### DATA ###
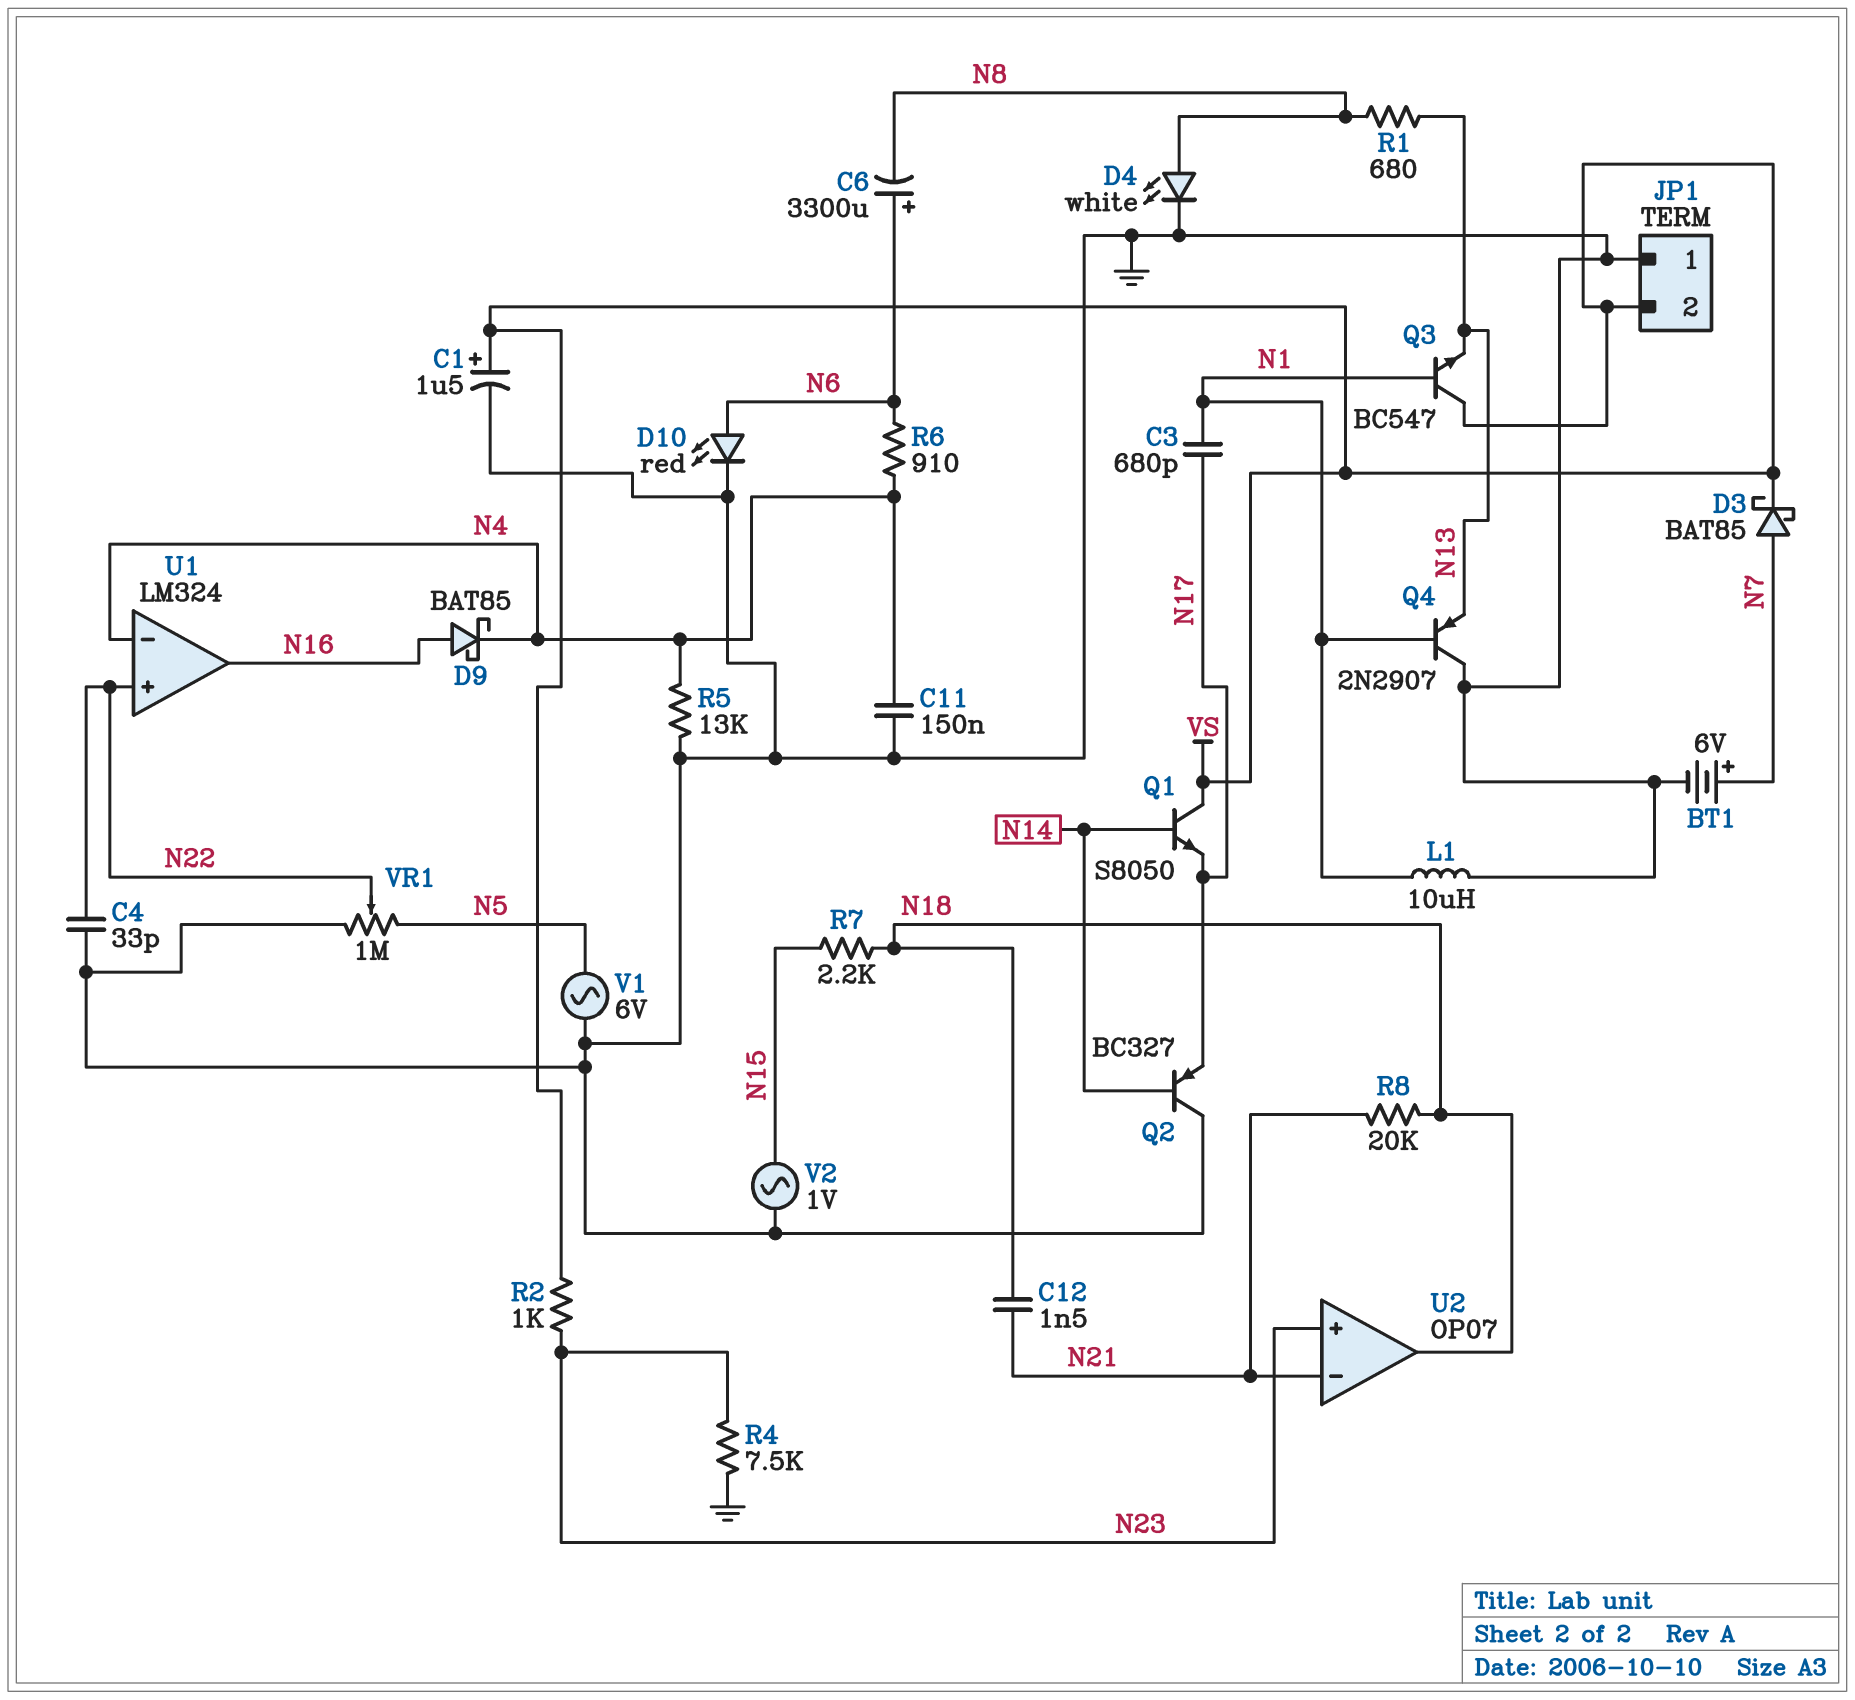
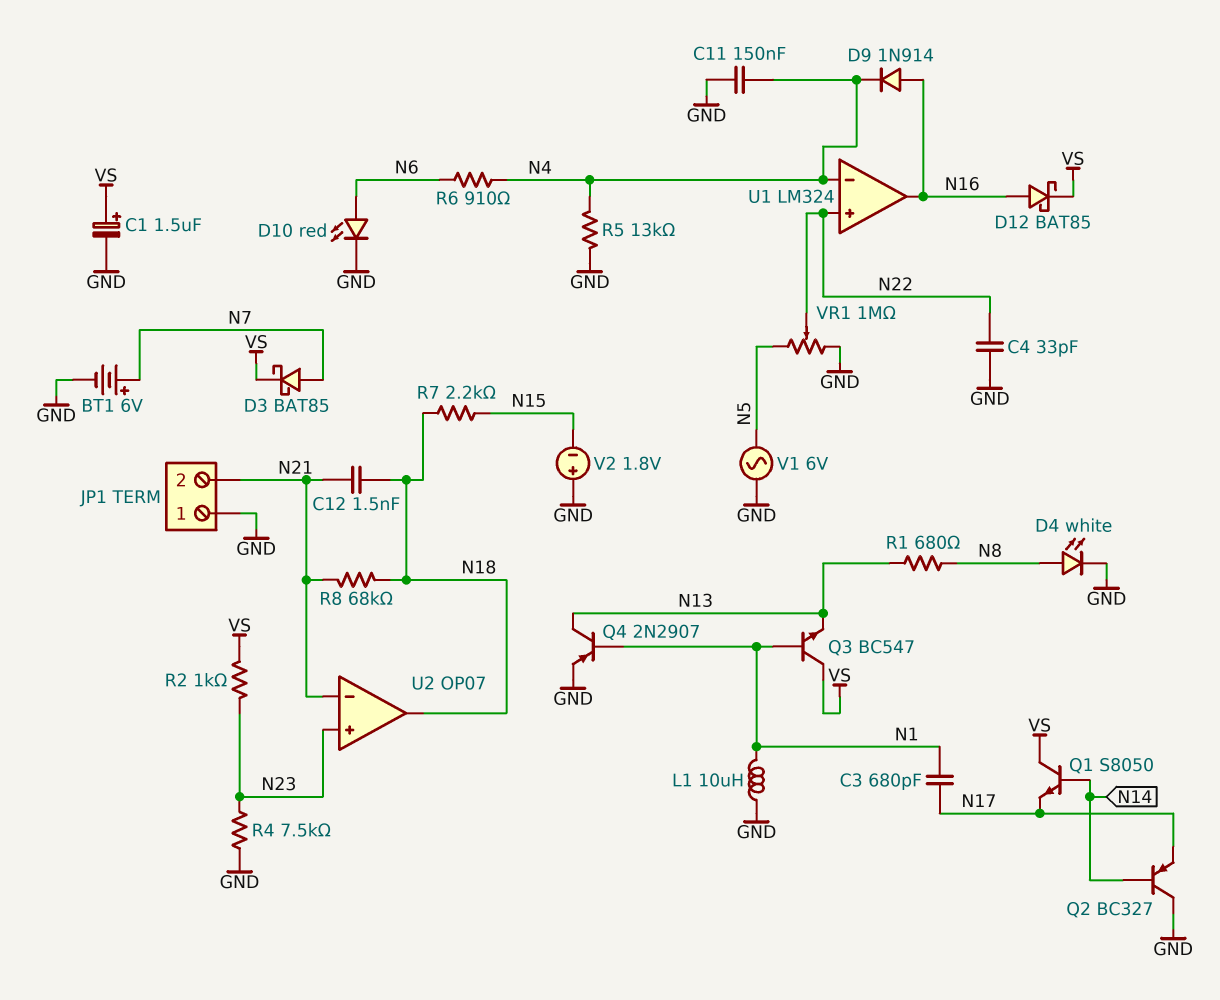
C6: 3300uF (plus N6, minus N8) -> none
D9: schottky BAT85 (A N16, K N4) -> diode 1N914 (A N16, K N4)
D12: none -> schottky BAT85 (A N16, K VS)
JP1 pin 2: VS -> N21
Q4: PNP 2N2907 (B N1, C GND, E N13) -> PNP 2N2907 (B N1, C N13, E GND)
R8: 20k (N18, N21) -> 68k (N18, N21)
V2: AC 1V (GND, N15) -> 1.8V (plus GND, minus N15)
###
GOAL OF THE EXERCISE:
Among the lines above, which contain the word "schottky"? Copy every one.

WORKED SOLUTION:
D9: schottky BAT85 (A N16, K N4) -> diode 1N914 (A N16, K N4)
D12: none -> schottky BAT85 (A N16, K VS)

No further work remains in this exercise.